(Beginning of PROVIDED DATA)

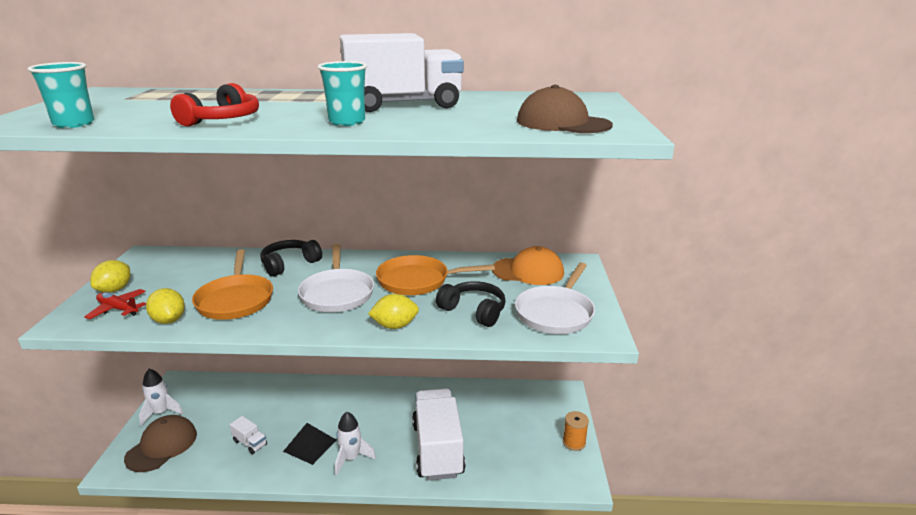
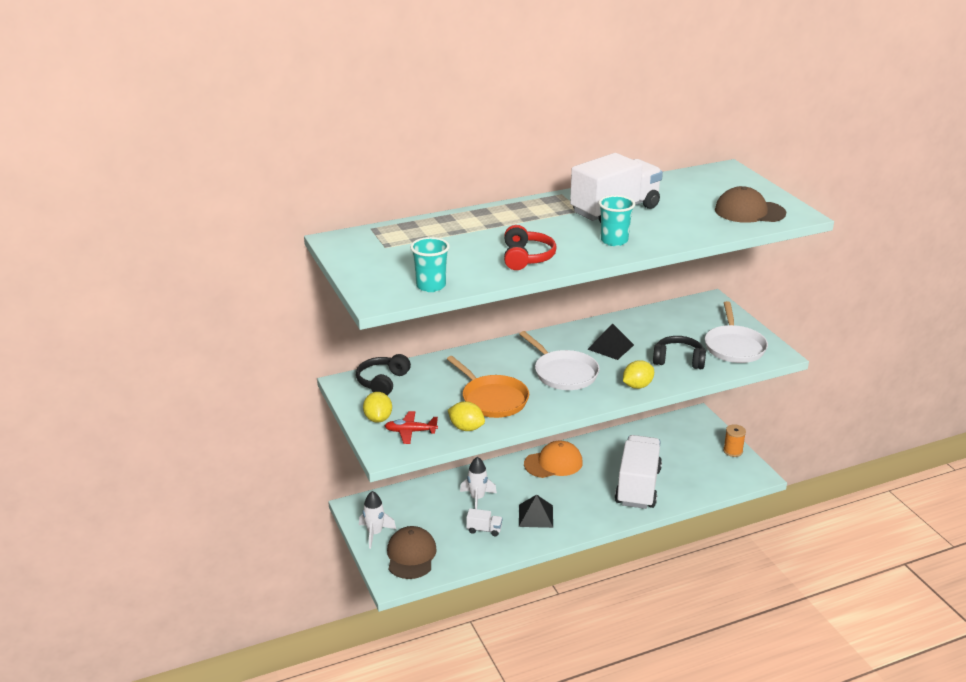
camera: 25 degrees left, 5 degrees up
(289, 264) = (490, 359): black headphones -> black headphones (382, 382)
(351, 458) = (578, 513): white rocket -> white rocket (477, 498)
(417, 281) = (610, 347): orange pan -> black pyramid
(437, 449) = (637, 487): white truck -> white truck turned 45 degrees clockwise
(528, 271) = (683, 317): orange cap -> orange cap (553, 463)

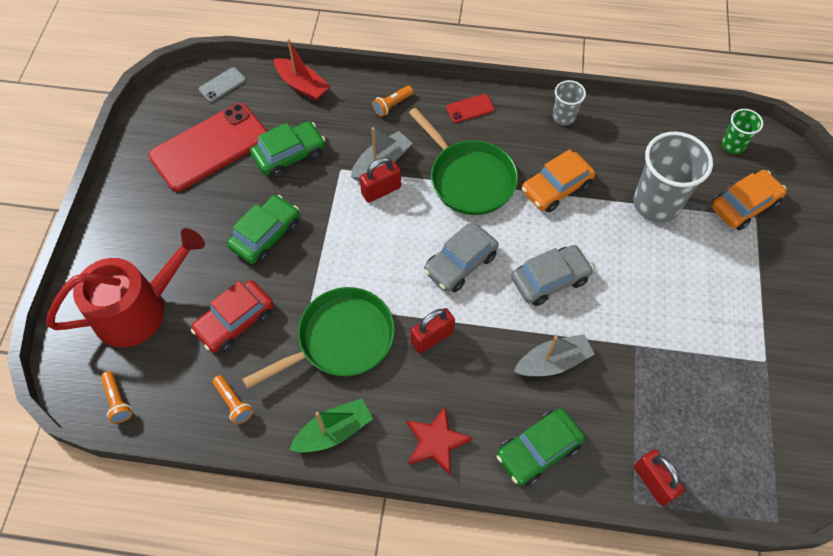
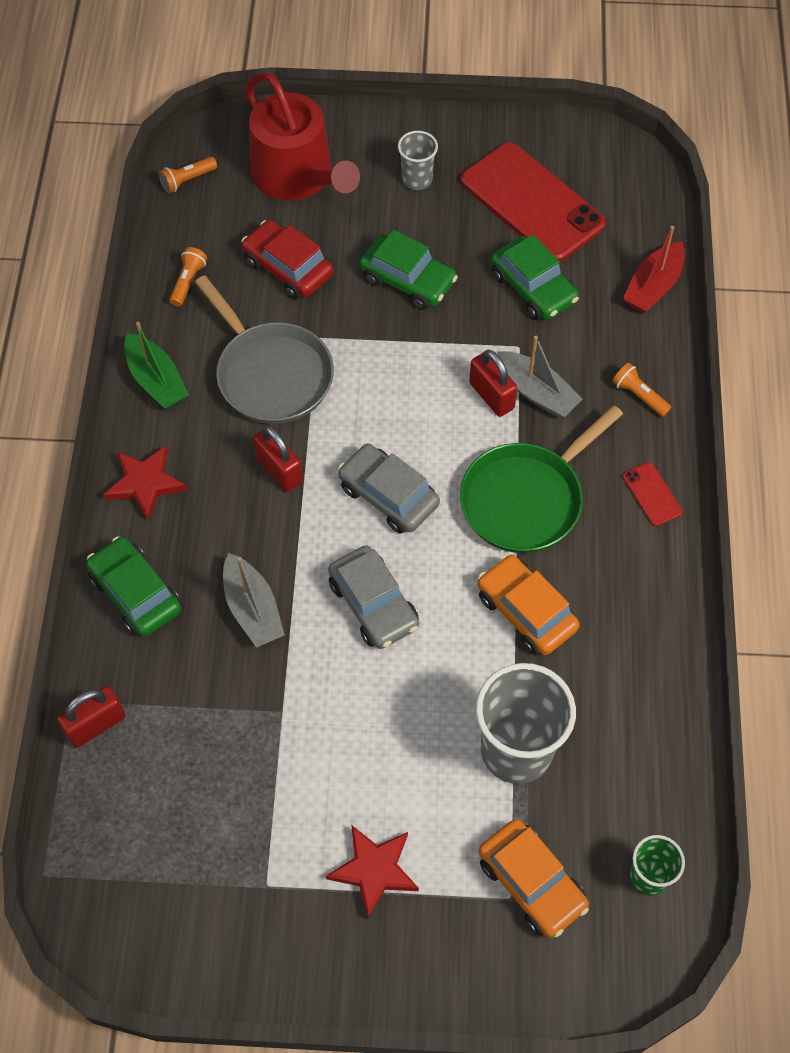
camera: 85 degrees right, 0 degrees up
(222, 85) = (636, 199): grey phone -> none
(233, 403) = (188, 282): orange flashlight -> orange flashlight turned 150 degrees clockwise
(341, 339) = (271, 374): green pan -> grey pan
(563, 117) = (659, 621): grey cup -> grey cup (417, 179)
(746, 293) = (374, 870): none -> red star

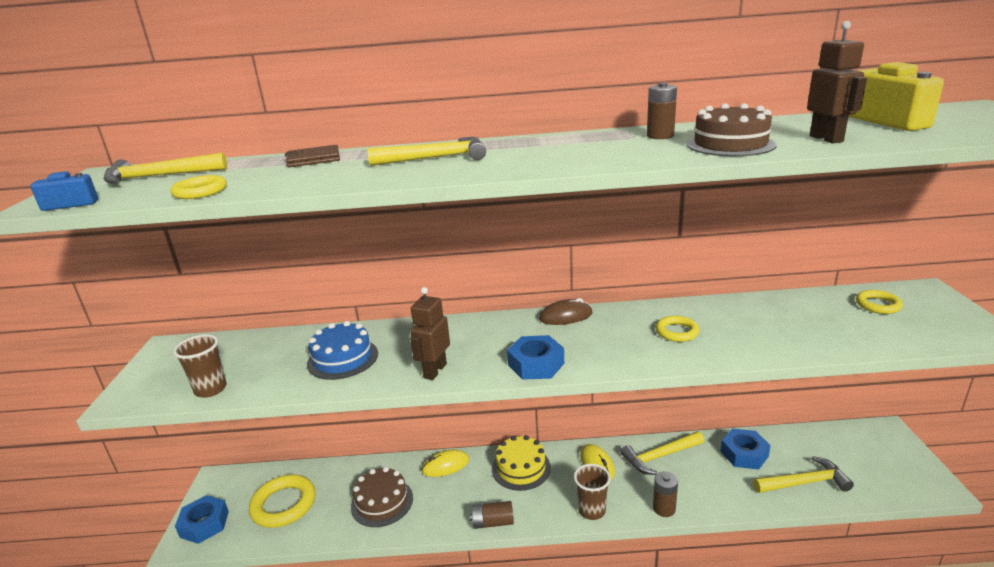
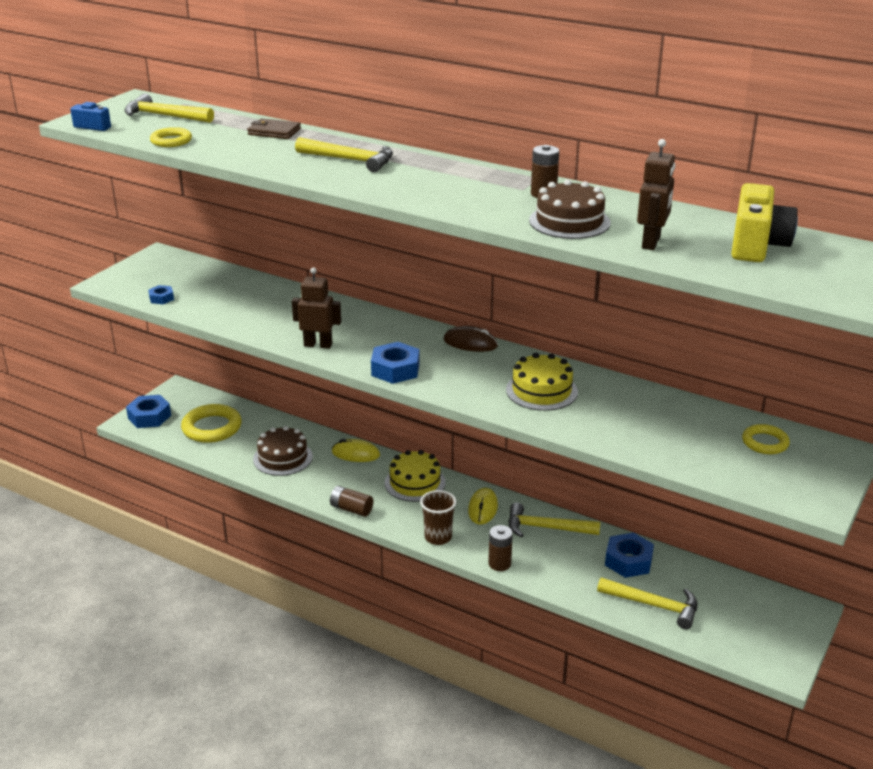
camera: 30 degrees right, 5 degrees up
(210, 389) = (161, 298): brown cup -> blue nut
(343, 358) = (265, 310): blue cake -> none
(434, 371) = (318, 345): brown robot -> brown robot turned 45 degrees clockwise
(677, 332) = (541, 391): yellow ring -> yellow cake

(End of PROVIDED DATA)

• **AIM OF THE EXERCISE**
Render the data above verbatim and without pictures.

• **REPLY**
camera: 25 degrees left, 5 degrees up
(289, 264) = (490, 359): black headphones -> black headphones (382, 382)
(351, 458) = (578, 513): white rocket -> white rocket (477, 498)
(417, 281) = (610, 347): orange pan -> black pyramid
(437, 449) = (637, 487): white truck -> white truck turned 45 degrees clockwise
(528, 271) = (683, 317): orange cap -> orange cap (553, 463)

camera: 85 degrees right, 0 degrees up
(222, 85) = (636, 199): grey phone -> none
(233, 403) = (188, 282): orange flashlight -> orange flashlight turned 150 degrees clockwise
(341, 339) = (271, 374): green pan -> grey pan
(563, 117) = (659, 621): grey cup -> grey cup (417, 179)
(746, 293) = (374, 870): none -> red star

camera: 30 degrees right, 5 degrees up
(210, 389) = (161, 298): brown cup -> blue nut
(343, 358) = (265, 310): blue cake -> none
(434, 371) = (318, 345): brown robot -> brown robot turned 45 degrees clockwise
(677, 332) = (541, 391): yellow ring -> yellow cake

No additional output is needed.